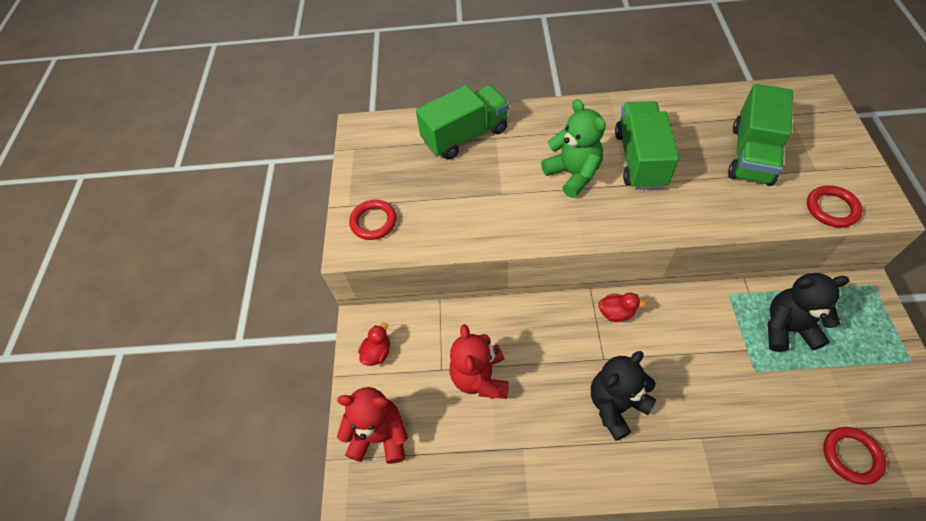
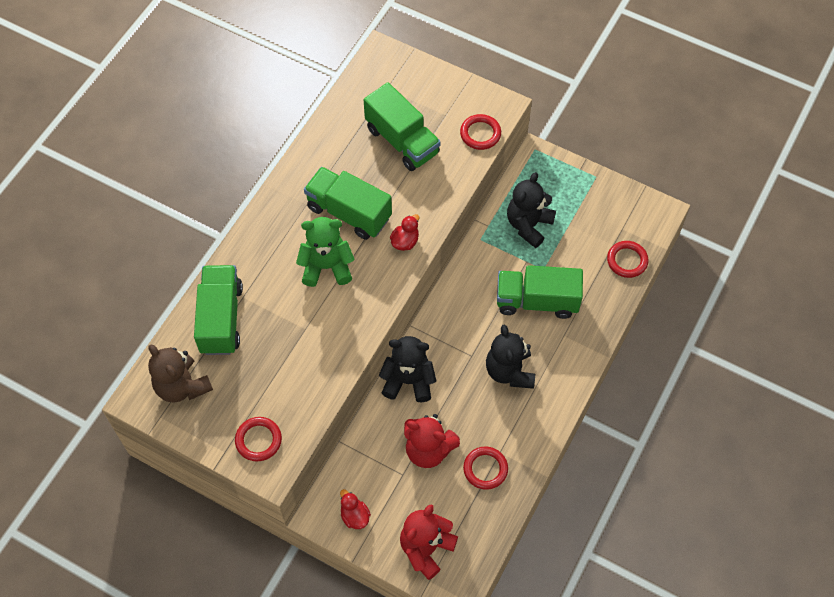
camera: 65 degrees left, 5 degrees up
(388, 146) = (182, 386): none -> brown teddy bear
(495, 444) = (485, 469): none -> red ring
(535, 319) = (408, 381): none -> black teddy bear
(616, 313) = (442, 322): red duck -> red duck (405, 241)
(714, 386) = (537, 301): none -> green truck

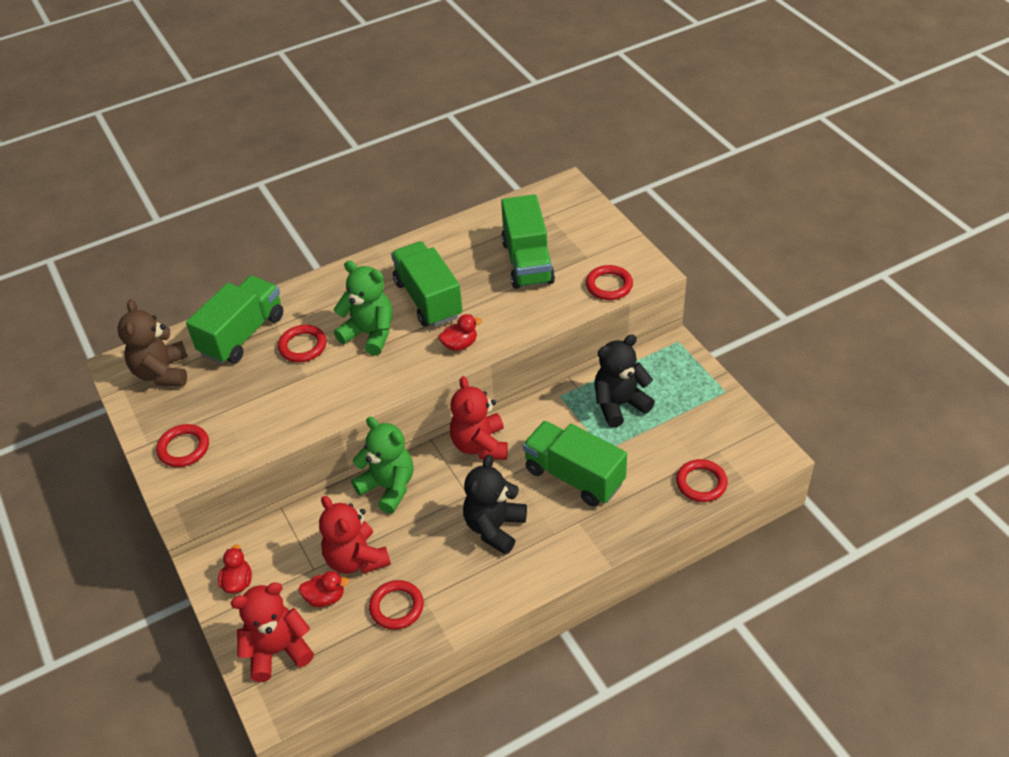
camera: 35 degrees right, 15 degrees down
(280, 304) = (303, 346): none -> red ring
(408, 381) = (388, 487): black teddy bear -> green teddy bear
(429, 491) = (325, 597): none -> red duck
(451, 311) = (480, 445): none -> red teddy bear

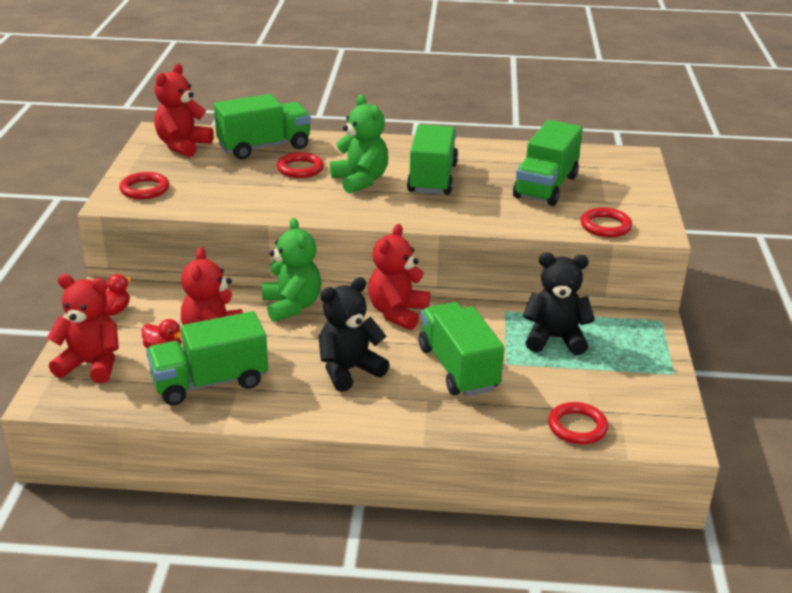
camera: 30 degrees right, 15 degrees down
(162, 372) = (183, 146): brown teddy bear -> red teddy bear
(396, 607) = (210, 382): red ring -> green truck
(460, 344) = (426, 213): red duck -> none

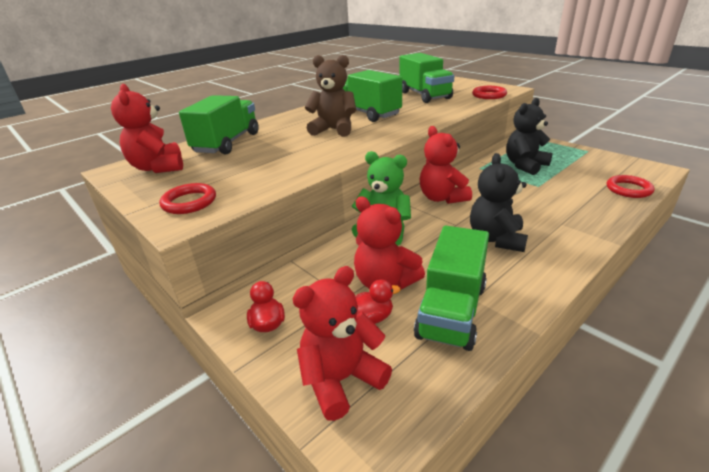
camera: 45 degrees left, 0 degrees up
(300, 169) = (282, 141): red ring -> none
(360, 181) = (334, 130): green teddy bear -> brown teddy bear
(458, 368) = (531, 201): green truck -> none

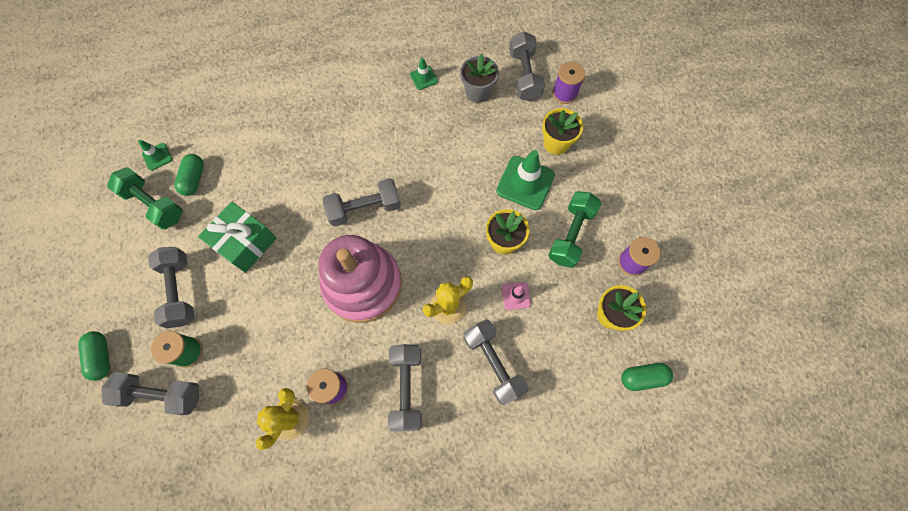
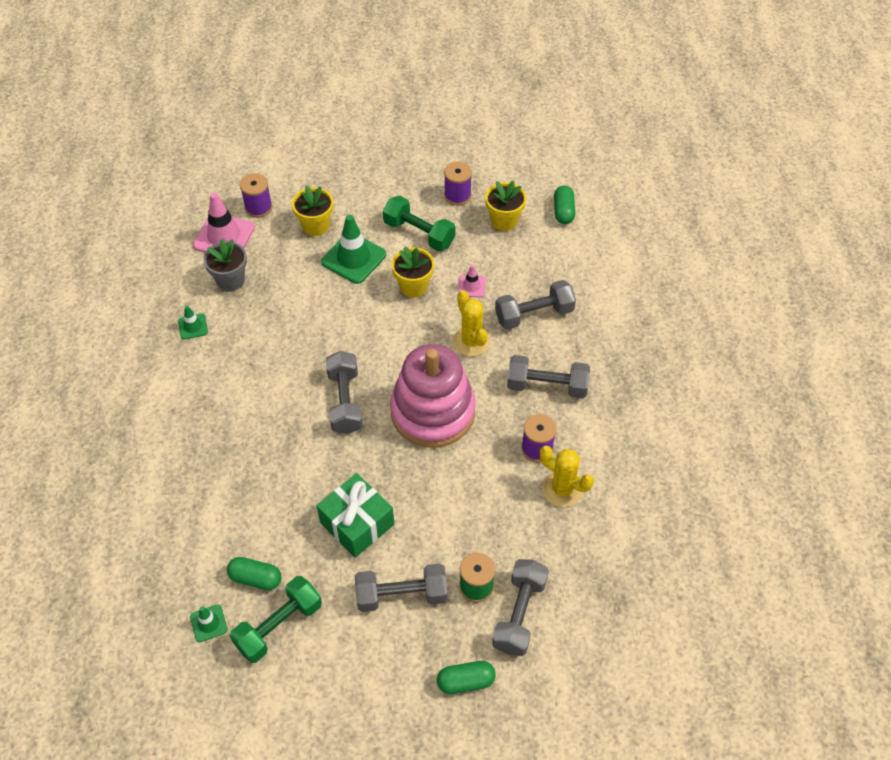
camera: 80 degrees left, 15 degrees down
(524, 76) = (224, 236): grey dumbbell -> pink traffic cone

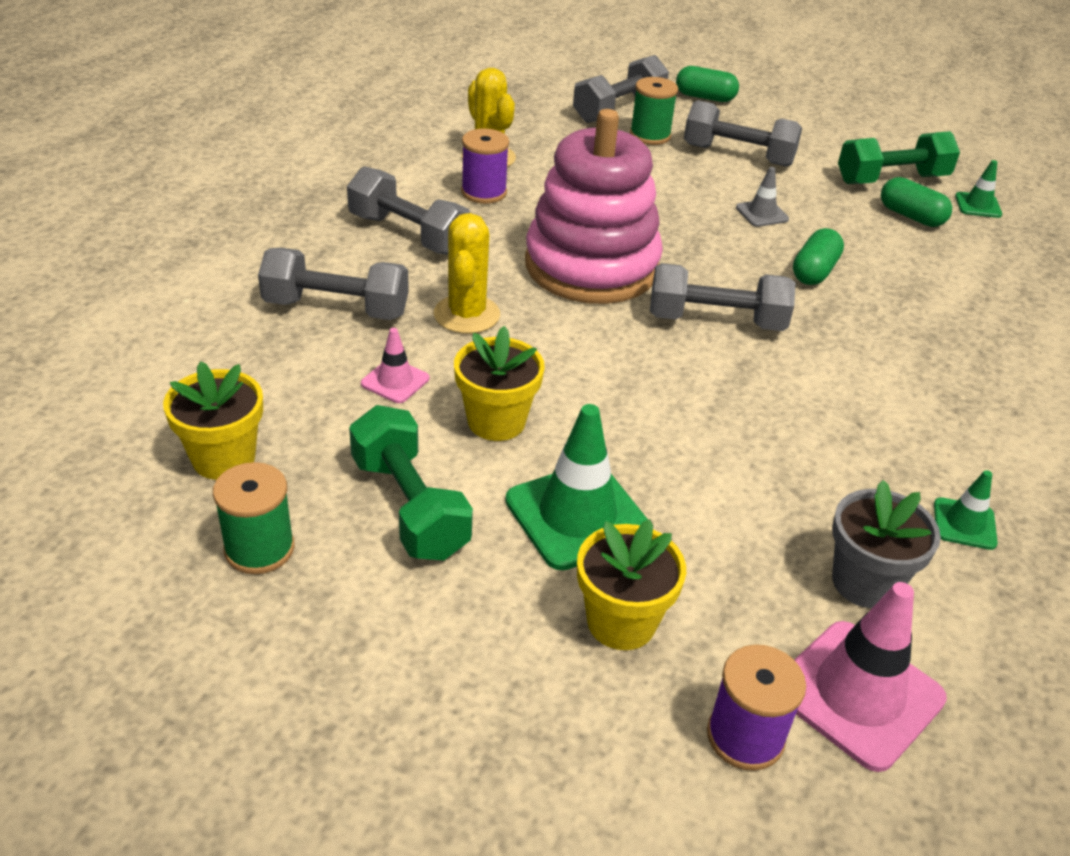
camera: 155 degrees left, 15 degrees down
(345, 401) = (716, 321): grey dumbbell -> grey dumbbell turned 75 degrees clockwise
(357, 523) = (762, 213): green gift -> grey traffic cone
(457, 195) = (259, 549): purple spool -> green spool
(563, 211) = (99, 426): green capsule -> green capsule (814, 271)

◆ **TO DO**
What lines in the entries above hold "none"? Copy every one.

◆ **ANSWER TO THIS TASK**
(388, 146) = (182, 386): none -> brown teddy bear
(495, 444) = (485, 469): none -> red ring
(535, 319) = (408, 381): none -> black teddy bear
(714, 386) = (537, 301): none -> green truck
(280, 304) = (303, 346): none -> red ring
(429, 491) = (325, 597): none -> red duck
(451, 311) = (480, 445): none -> red teddy bear
(460, 344) = (426, 213): red duck -> none
(300, 169) = (282, 141): red ring -> none
(458, 368) = (531, 201): green truck -> none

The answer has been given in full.